Your copy must hold all of the data below, unchanged and without images.

[Recorded data]
▬▬▬▬▬▬

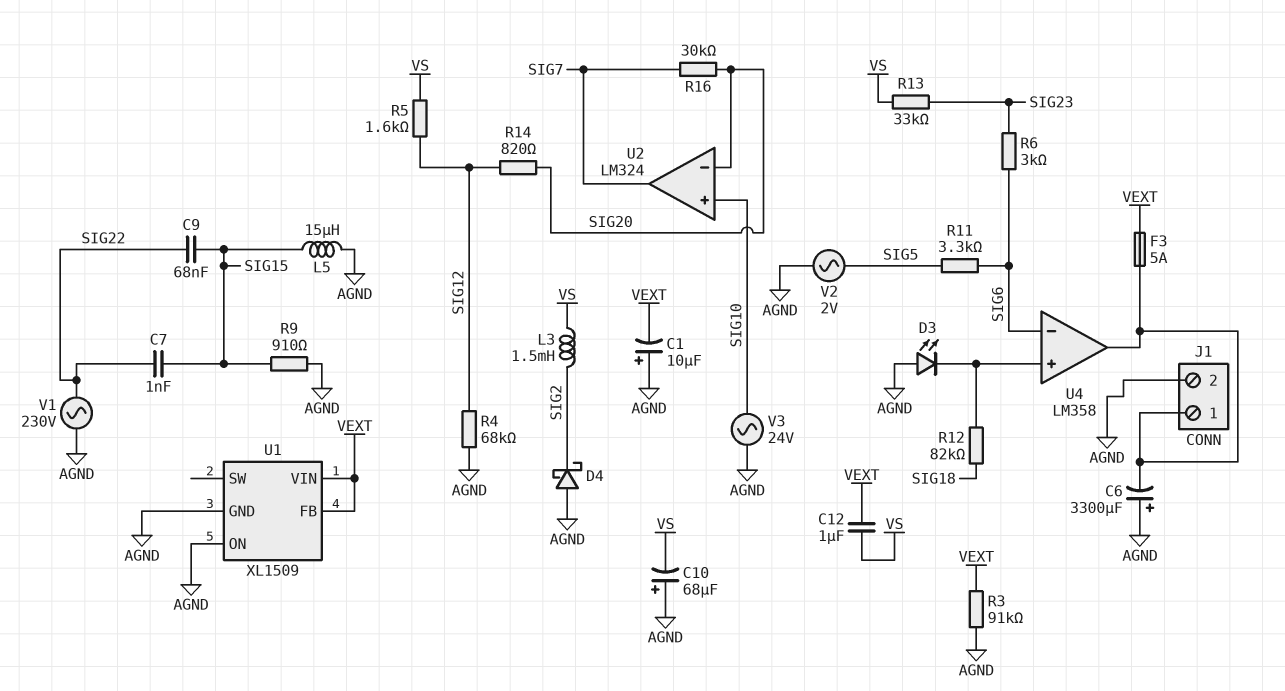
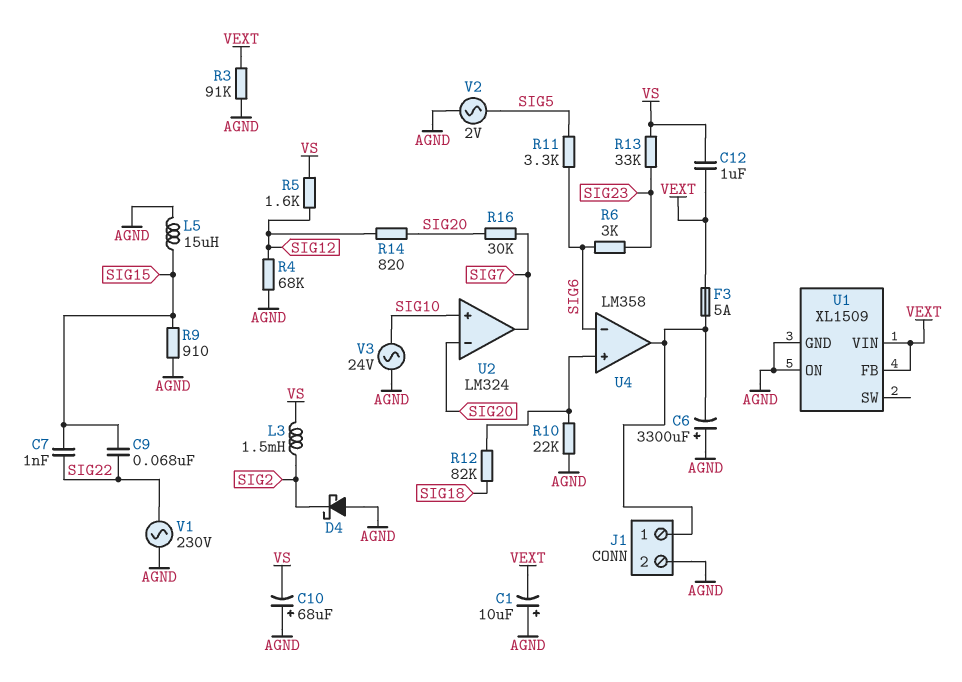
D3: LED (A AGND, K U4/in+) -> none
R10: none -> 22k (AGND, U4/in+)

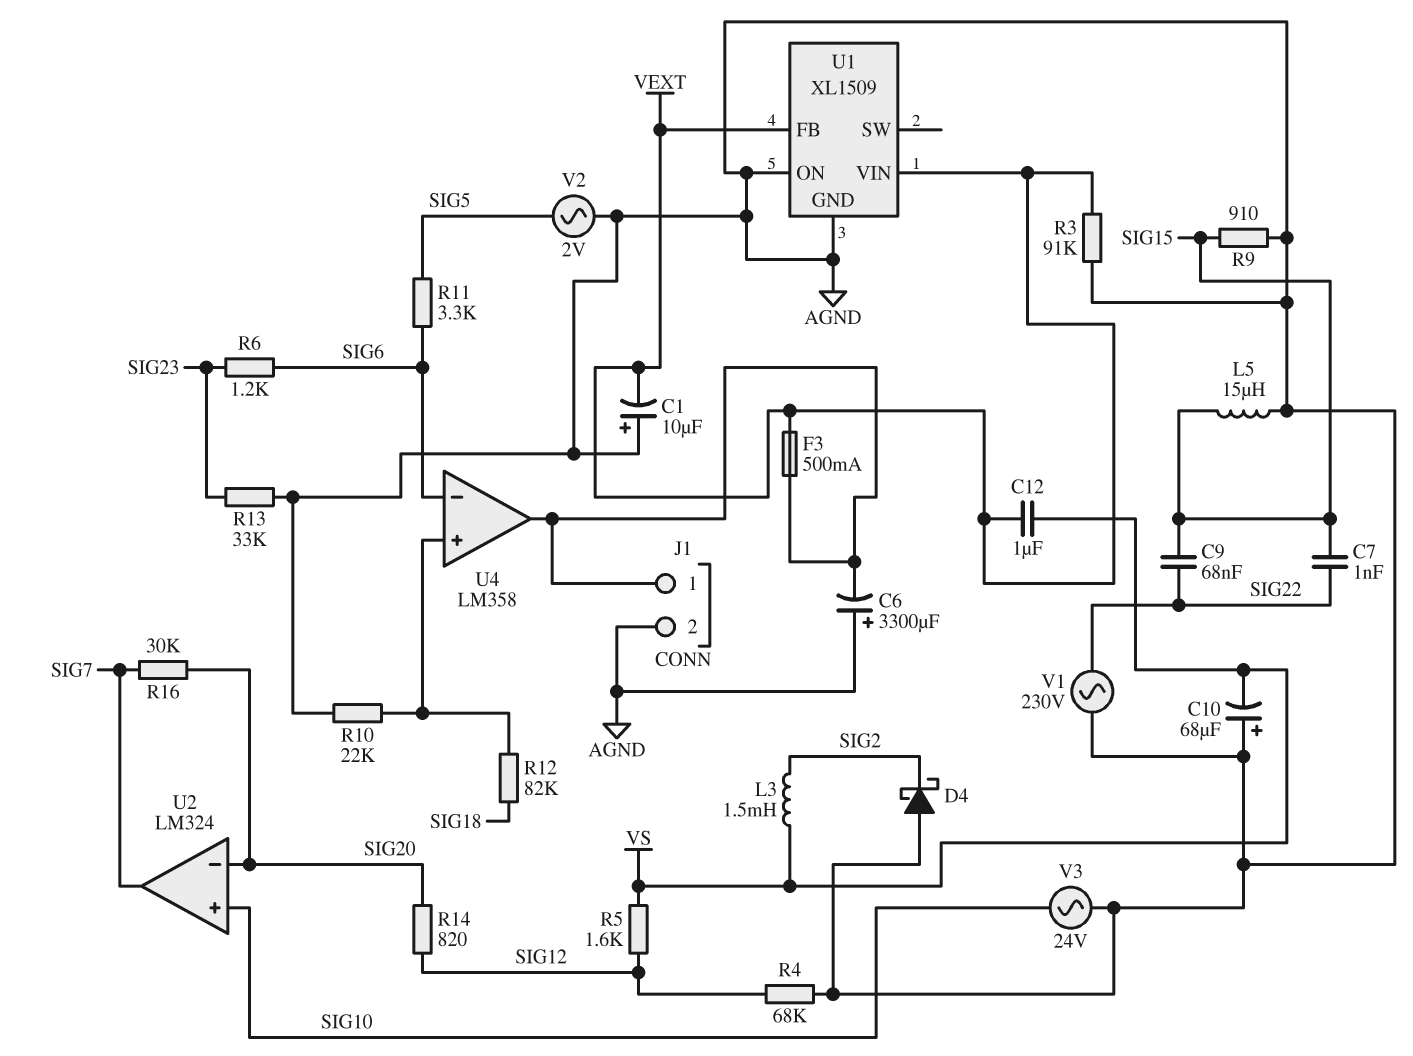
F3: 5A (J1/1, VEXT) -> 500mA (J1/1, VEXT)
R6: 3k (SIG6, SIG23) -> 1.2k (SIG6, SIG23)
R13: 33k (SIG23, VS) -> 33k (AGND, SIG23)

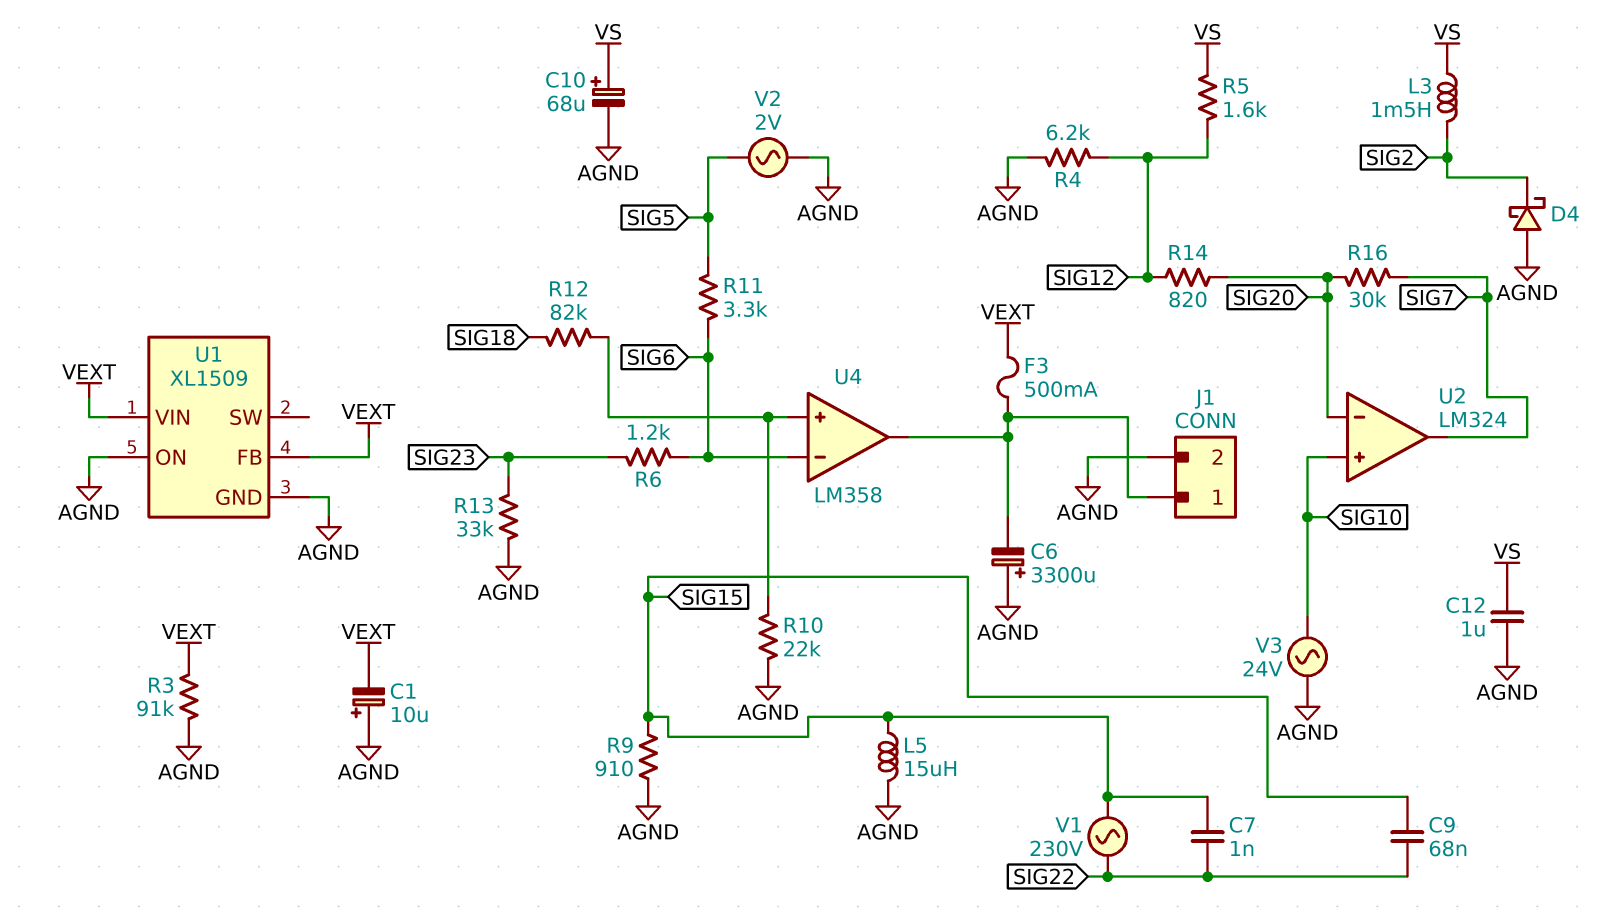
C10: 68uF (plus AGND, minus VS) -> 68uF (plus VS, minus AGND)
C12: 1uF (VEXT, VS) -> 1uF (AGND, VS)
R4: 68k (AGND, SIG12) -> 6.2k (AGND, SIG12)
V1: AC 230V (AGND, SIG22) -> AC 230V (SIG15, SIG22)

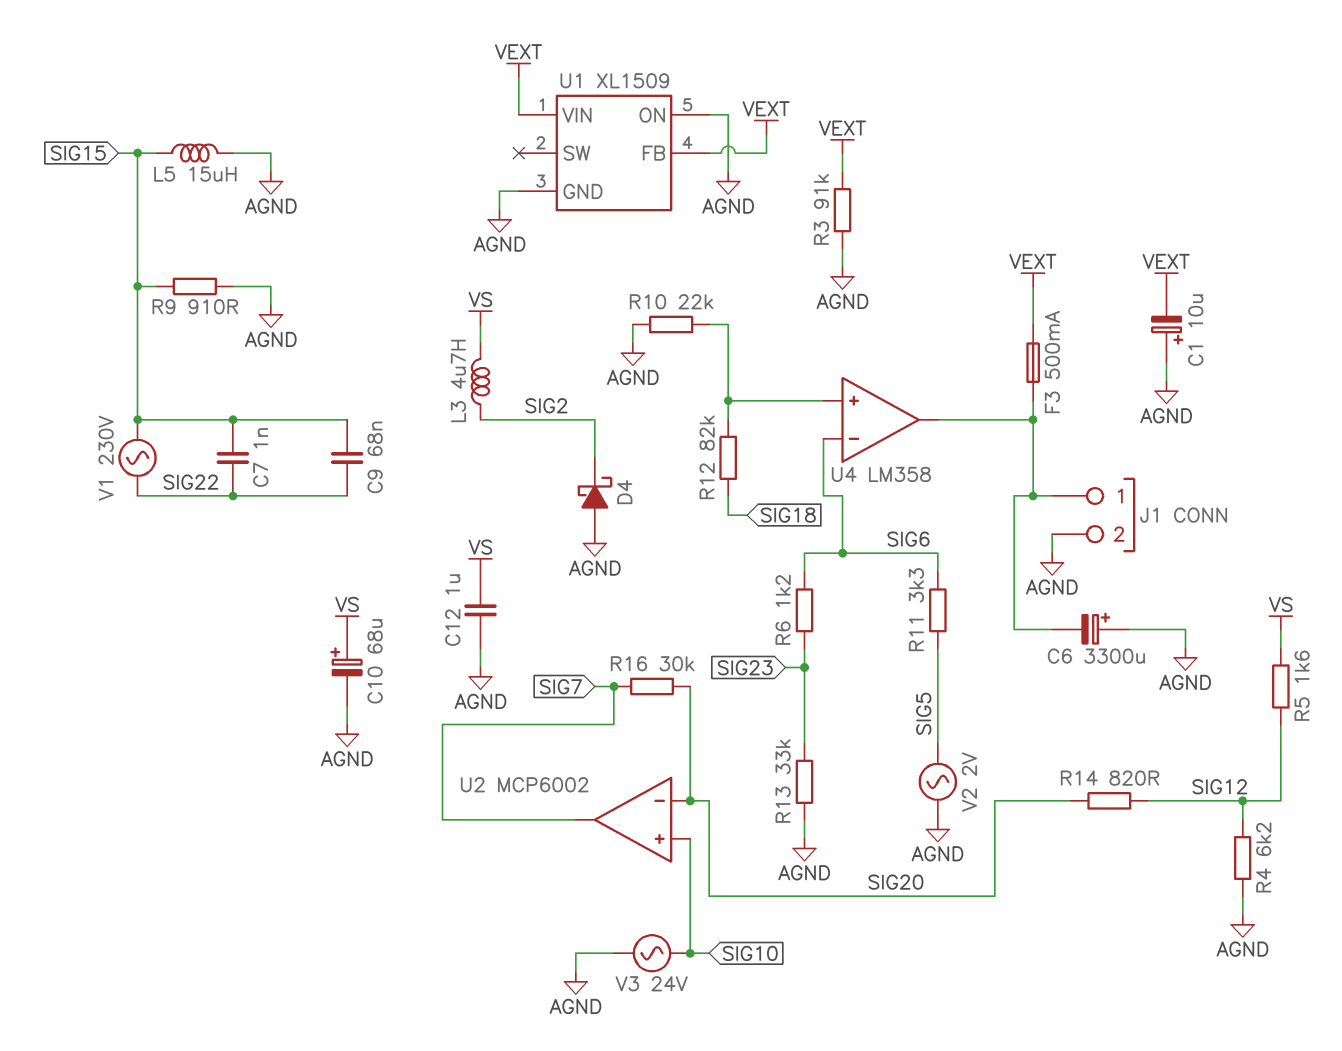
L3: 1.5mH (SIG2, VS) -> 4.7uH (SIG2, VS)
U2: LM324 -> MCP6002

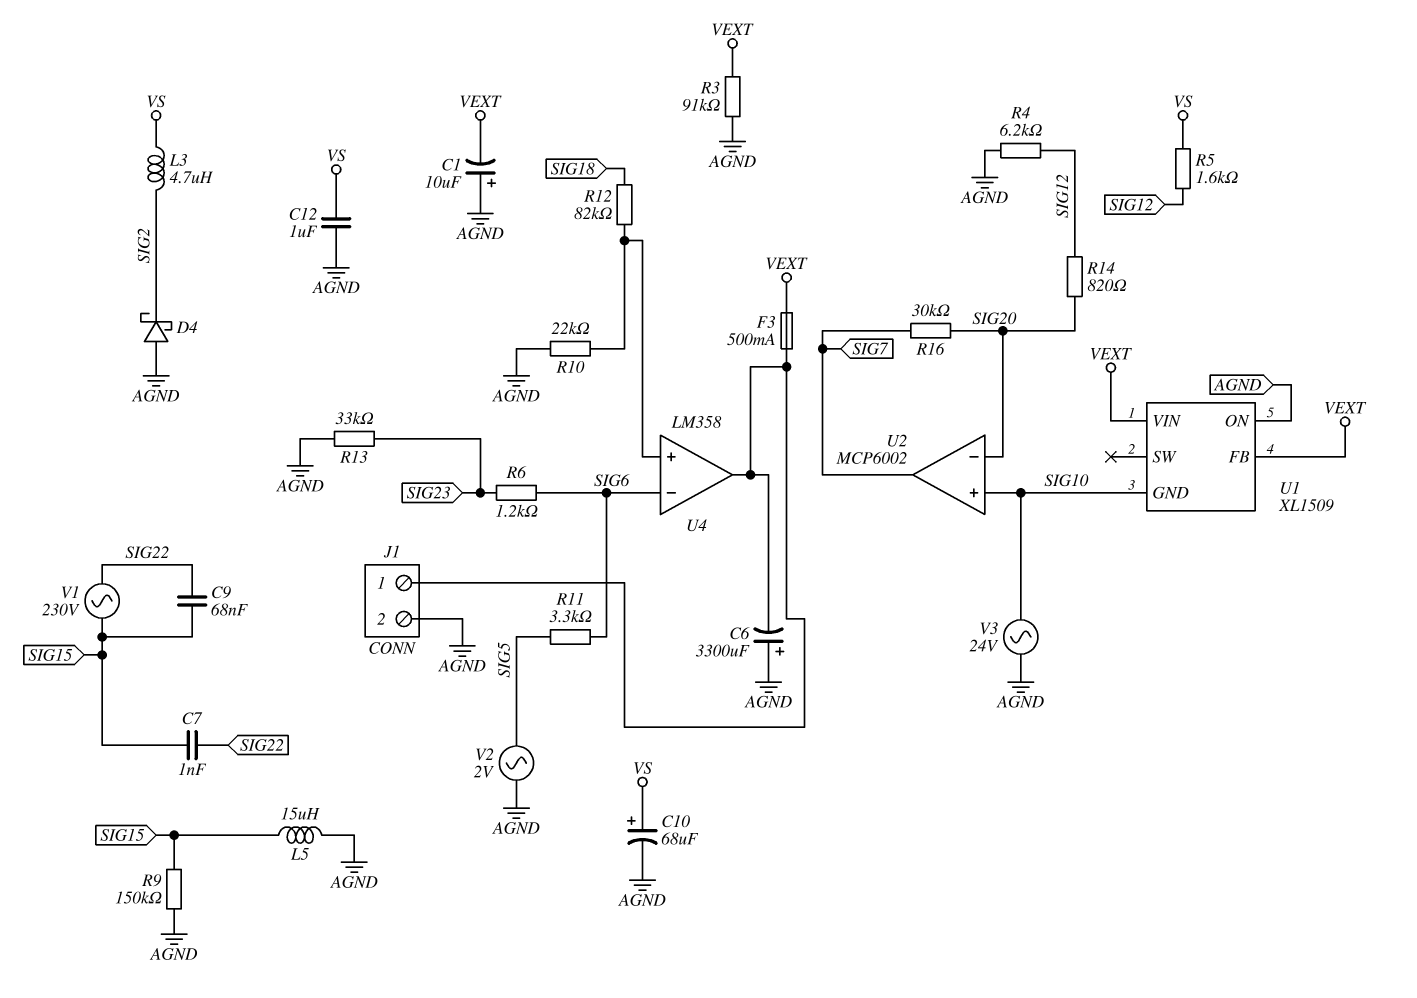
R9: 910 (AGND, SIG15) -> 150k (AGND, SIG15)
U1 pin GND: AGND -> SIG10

▬▬▬▬▬▬

- Solution:
D3: LED (A AGND, K U4/in+) -> none
R10: none -> 22k (AGND, U4/in+)

F3: 5A (J1/1, VEXT) -> 500mA (J1/1, VEXT)
R6: 3k (SIG6, SIG23) -> 1.2k (SIG6, SIG23)
R13: 33k (SIG23, VS) -> 33k (AGND, SIG23)

C10: 68uF (plus AGND, minus VS) -> 68uF (plus VS, minus AGND)
C12: 1uF (VEXT, VS) -> 1uF (AGND, VS)
R4: 68k (AGND, SIG12) -> 6.2k (AGND, SIG12)
V1: AC 230V (AGND, SIG22) -> AC 230V (SIG15, SIG22)

L3: 1.5mH (SIG2, VS) -> 4.7uH (SIG2, VS)
U2: LM324 -> MCP6002

R9: 910 (AGND, SIG15) -> 150k (AGND, SIG15)
U1 pin GND: AGND -> SIG10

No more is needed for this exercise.